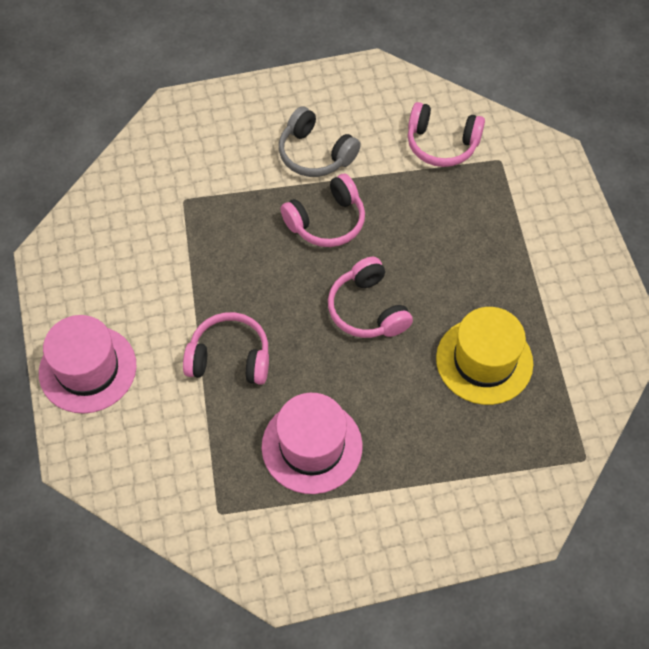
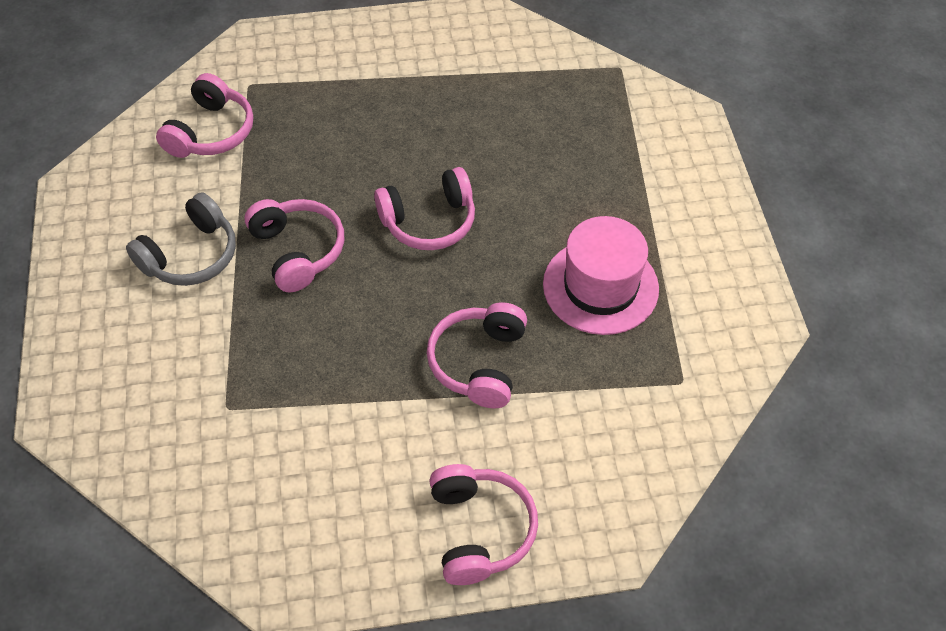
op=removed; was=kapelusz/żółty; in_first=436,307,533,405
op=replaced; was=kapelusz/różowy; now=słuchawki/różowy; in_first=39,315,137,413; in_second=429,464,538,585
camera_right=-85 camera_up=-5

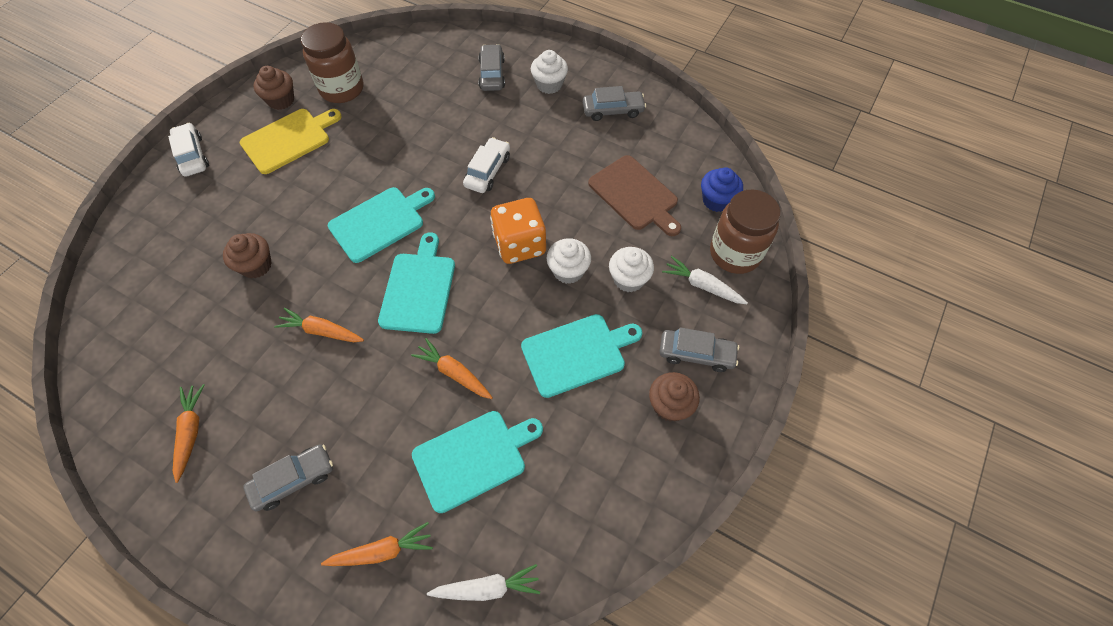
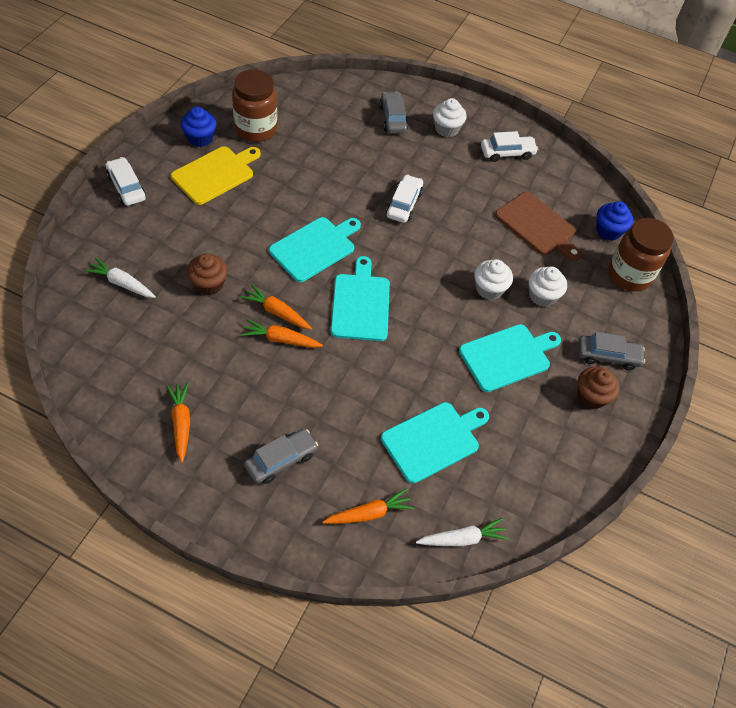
op=recoloured; was=muffinka/brązowy; now=muffinka/niebieski; in_first=254,66,294,110; in_second=181,107,217,147
op=recoloured; was=samochód/szary; now=samochód/biały; in_first=583,86,646,121; in_second=481,131,538,162
op=removed; was=kostka do gry/pomarańczowy; in_first=490,198,546,264
op=moved; was=marchewka/biały; in_first=662,256,748,304; in_second=84,257,156,298
op=moved; was=marchewka/pomarańczowy; in_first=411,338,493,399; in_second=240,284,312,330
camera_right=-10 camera_up=-5

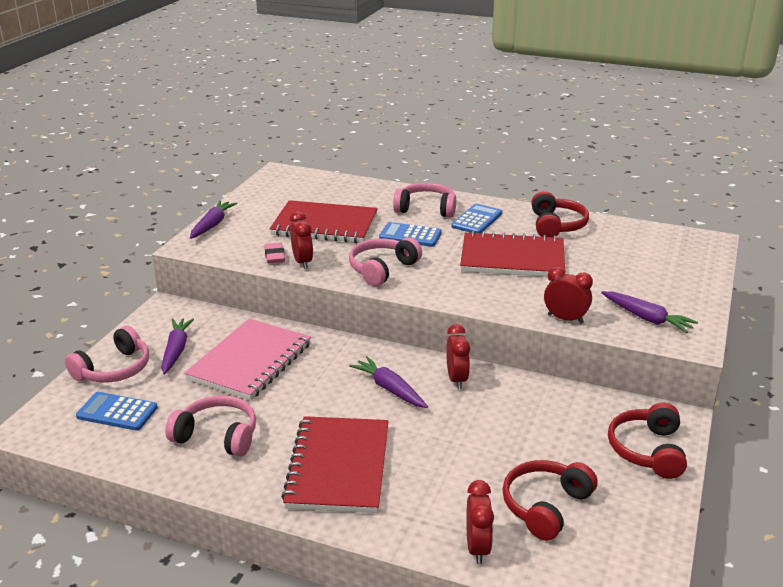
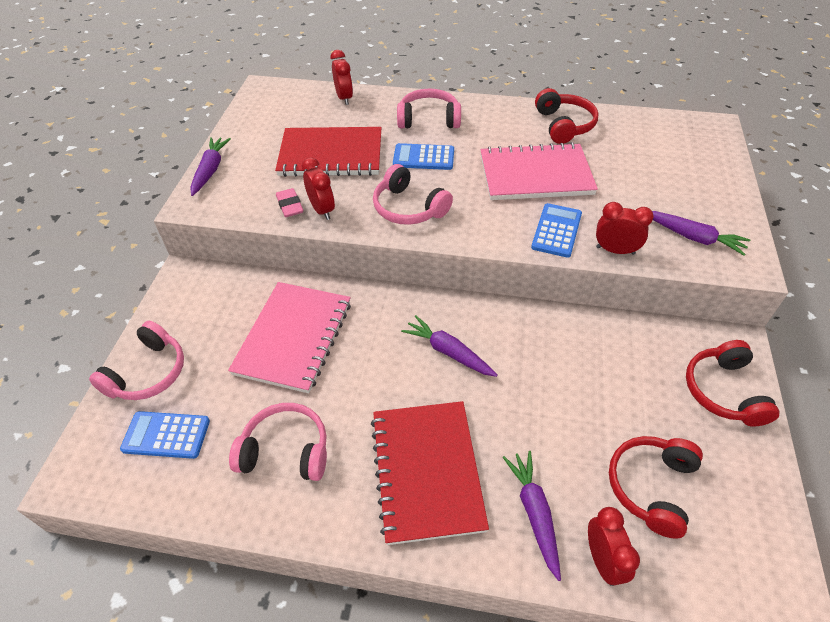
op=moved; was=kalkulator/niebieski; in_first=451,204,502,233; in_second=531,203,582,258
op=recoloured; was=zeszyt/czerwony; now=zeszyt/różowy; in_first=460,231,565,277; in_second=480,142,598,200
op=turned; was=słuchawki/różowy; in_first=349,238,422,286; in_second=373,164,453,225; clockwise=-75
op=moved; was=marchewka/fioletowy; in_first=161,318,194,374; in_second=503,451,561,581
op=moved; was=budzik/czerwony; in_first=446,324,470,389; in_second=331,50,353,105
camera_right=-10 camera_up=20

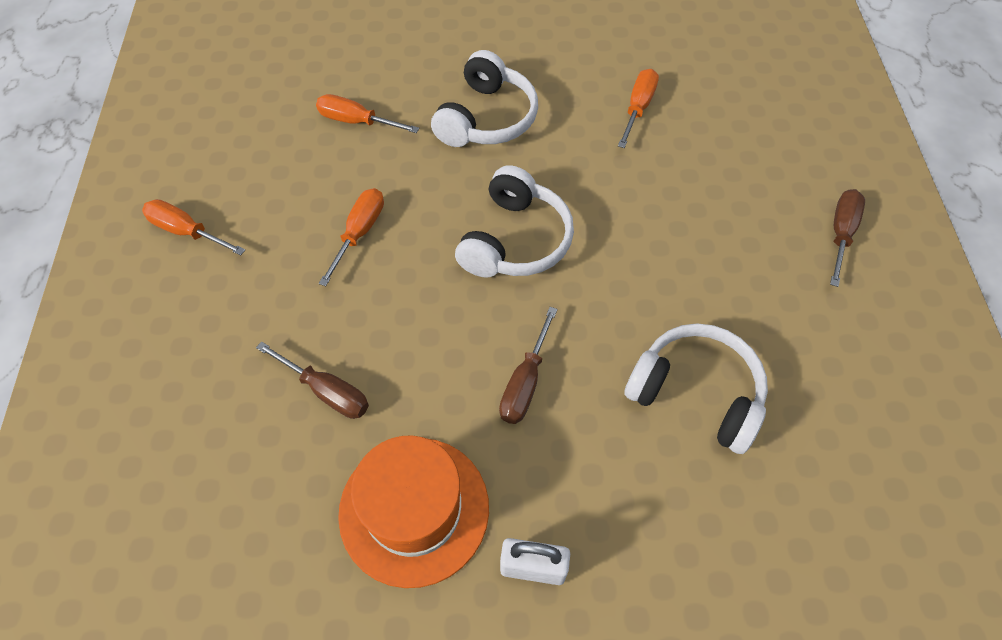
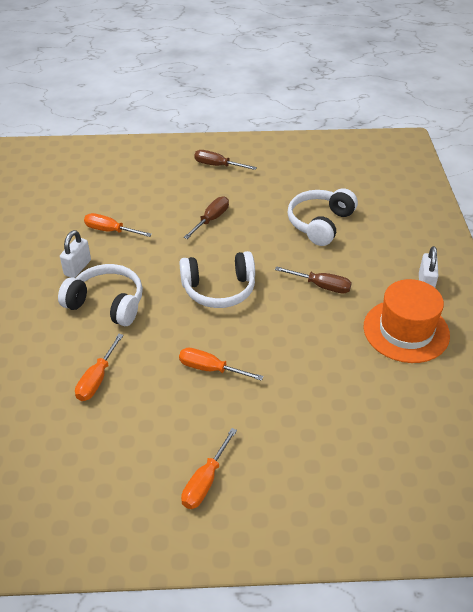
op=turned; was=słuchawki/biały; in_first=455,165,574,278; in_second=179,251,255,308; clockwise=150
op=moved; was=śrubokręt/brązowy; in_first=256,342,369,419; in_second=184,196,229,239
op=added; now=kłódka/biały; in_second=60,230,91,278
camera_right=-90 camera_up=-15

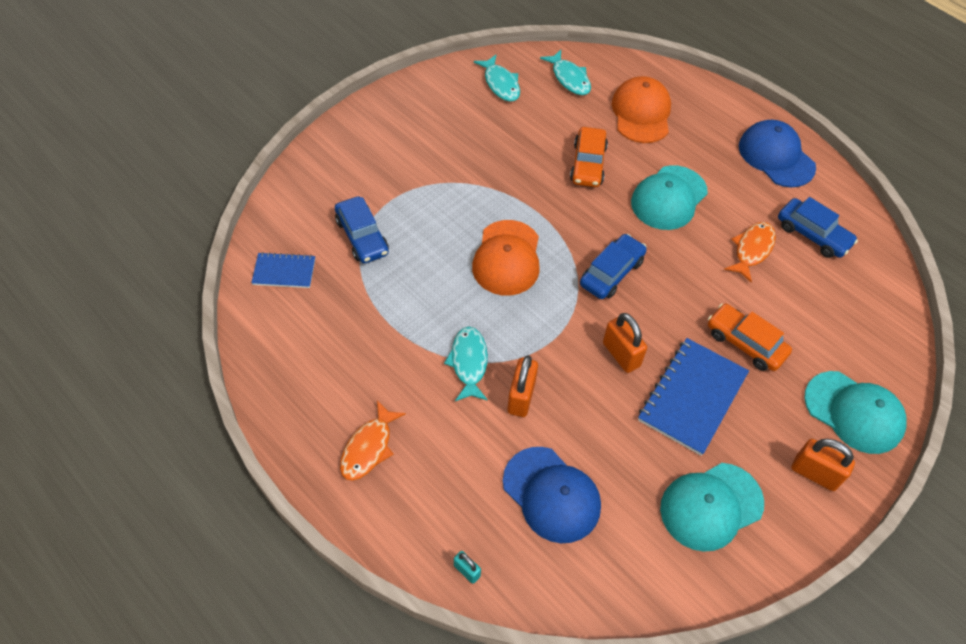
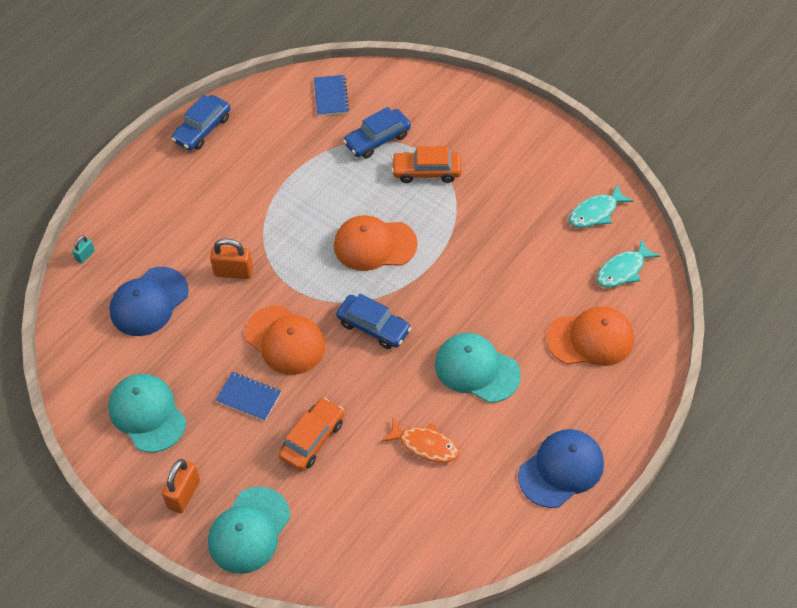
op=moved; was=samochód/pomarańczowy; in_first=570,127,608,187; in_second=391,146,462,183
op=moved; was=samochód/niebieski; in_first=778,197,858,258; in_second=171,95,231,151
op=replaced; was=kłódka/pomarańczowy; now=czapka/pomarańczowy; in_first=603,313,647,373; in_second=245,305,325,375
op=removed; was=ryba/turkusowy; in_first=444,326,488,401
op=resized; was=zeszyt/niebieski; in_first=638,338,749,456; in_second=216,372,281,421; ratio=0.57
op=removed; was=ryba/pomarańczowy; in_first=340,400,406,481
camera_right=85 camera_up=0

◆ Exercise
Give the lines again word for word, from the start of the records to the line holding "op=replaced; was=kapelusz/różowy; now=słuchawki/różowy;", both included, and leave out any picture.

◆ Written answer
op=removed; was=kapelusz/żółty; in_first=436,307,533,405
op=replaced; was=kapelusz/różowy; now=słuchawki/różowy; in_first=39,315,137,413; in_second=429,464,538,585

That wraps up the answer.